**EXERCISE PROMPT:** List the lines of this listing that hold the word "blue".

^^^^^^^^^^^^^^^^

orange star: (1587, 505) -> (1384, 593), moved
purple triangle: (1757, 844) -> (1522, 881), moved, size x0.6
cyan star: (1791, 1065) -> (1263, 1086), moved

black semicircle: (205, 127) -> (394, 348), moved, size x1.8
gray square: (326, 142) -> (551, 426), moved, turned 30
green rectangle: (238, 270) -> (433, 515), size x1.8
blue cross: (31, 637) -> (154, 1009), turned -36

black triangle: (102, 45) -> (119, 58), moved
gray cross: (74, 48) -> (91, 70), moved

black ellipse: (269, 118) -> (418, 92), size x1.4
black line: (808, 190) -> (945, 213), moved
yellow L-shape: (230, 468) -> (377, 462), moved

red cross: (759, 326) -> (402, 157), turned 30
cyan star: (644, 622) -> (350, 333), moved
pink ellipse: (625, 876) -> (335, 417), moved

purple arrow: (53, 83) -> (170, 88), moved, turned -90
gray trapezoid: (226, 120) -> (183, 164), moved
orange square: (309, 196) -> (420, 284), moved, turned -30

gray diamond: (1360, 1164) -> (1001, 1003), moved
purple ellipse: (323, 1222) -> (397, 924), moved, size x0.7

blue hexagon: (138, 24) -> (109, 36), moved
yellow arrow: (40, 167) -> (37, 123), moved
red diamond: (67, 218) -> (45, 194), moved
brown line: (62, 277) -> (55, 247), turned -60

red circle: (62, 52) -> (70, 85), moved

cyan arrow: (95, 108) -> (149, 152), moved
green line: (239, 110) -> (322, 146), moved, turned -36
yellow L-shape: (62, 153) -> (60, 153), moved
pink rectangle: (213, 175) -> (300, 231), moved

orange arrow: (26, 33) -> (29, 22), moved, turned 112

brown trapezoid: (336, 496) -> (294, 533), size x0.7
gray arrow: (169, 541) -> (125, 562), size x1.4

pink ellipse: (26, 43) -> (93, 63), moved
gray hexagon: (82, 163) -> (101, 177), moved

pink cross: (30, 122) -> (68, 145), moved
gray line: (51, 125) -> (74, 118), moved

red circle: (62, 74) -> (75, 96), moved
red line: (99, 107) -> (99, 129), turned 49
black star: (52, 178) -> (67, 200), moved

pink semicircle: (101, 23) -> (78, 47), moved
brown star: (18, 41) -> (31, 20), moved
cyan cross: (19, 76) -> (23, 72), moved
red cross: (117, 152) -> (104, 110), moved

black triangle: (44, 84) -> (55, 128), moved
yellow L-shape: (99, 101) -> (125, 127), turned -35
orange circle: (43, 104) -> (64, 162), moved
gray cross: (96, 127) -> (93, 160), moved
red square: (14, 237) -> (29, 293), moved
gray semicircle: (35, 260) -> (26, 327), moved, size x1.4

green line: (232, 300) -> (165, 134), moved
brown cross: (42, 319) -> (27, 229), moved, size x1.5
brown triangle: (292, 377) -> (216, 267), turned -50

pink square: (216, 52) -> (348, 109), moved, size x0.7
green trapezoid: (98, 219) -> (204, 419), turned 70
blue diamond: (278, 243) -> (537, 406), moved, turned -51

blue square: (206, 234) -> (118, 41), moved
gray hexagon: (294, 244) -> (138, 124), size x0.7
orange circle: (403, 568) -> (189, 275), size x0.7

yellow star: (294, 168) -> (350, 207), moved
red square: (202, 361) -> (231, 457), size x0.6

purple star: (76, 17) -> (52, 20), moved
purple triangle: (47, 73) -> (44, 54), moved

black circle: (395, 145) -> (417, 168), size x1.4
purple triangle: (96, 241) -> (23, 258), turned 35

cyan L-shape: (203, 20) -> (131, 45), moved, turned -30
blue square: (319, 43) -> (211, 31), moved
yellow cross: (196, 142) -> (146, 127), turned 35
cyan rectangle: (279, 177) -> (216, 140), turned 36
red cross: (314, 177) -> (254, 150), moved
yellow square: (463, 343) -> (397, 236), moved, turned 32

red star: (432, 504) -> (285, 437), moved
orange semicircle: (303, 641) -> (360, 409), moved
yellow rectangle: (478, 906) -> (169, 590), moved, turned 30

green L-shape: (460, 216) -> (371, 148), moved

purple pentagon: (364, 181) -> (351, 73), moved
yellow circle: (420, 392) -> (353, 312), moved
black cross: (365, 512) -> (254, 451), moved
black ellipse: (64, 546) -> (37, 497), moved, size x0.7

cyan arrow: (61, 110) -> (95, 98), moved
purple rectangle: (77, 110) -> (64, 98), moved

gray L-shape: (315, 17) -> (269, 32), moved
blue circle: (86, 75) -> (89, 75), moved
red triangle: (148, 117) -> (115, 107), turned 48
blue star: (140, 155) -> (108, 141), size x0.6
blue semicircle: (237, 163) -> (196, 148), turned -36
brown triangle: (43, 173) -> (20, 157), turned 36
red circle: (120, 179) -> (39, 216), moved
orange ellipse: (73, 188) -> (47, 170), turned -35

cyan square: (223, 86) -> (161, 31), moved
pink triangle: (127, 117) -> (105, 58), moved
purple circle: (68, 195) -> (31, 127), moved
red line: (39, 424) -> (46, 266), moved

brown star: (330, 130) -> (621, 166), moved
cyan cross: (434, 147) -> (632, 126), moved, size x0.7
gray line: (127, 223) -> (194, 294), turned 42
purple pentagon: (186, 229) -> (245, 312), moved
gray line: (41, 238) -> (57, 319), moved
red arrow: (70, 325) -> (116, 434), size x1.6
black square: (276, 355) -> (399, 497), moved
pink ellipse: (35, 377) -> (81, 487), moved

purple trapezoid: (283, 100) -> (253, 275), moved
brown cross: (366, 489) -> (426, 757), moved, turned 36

^^^^^^^^^^^^^^^^

**RESPONSE TO THE TASK:**
blue cross: (31, 637) -> (154, 1009), turned -36
blue hexagon: (138, 24) -> (109, 36), moved
blue diamond: (278, 243) -> (537, 406), moved, turned -51
blue square: (206, 234) -> (118, 41), moved
blue square: (319, 43) -> (211, 31), moved
blue circle: (86, 75) -> (89, 75), moved
blue star: (140, 155) -> (108, 141), size x0.6
blue semicircle: (237, 163) -> (196, 148), turned -36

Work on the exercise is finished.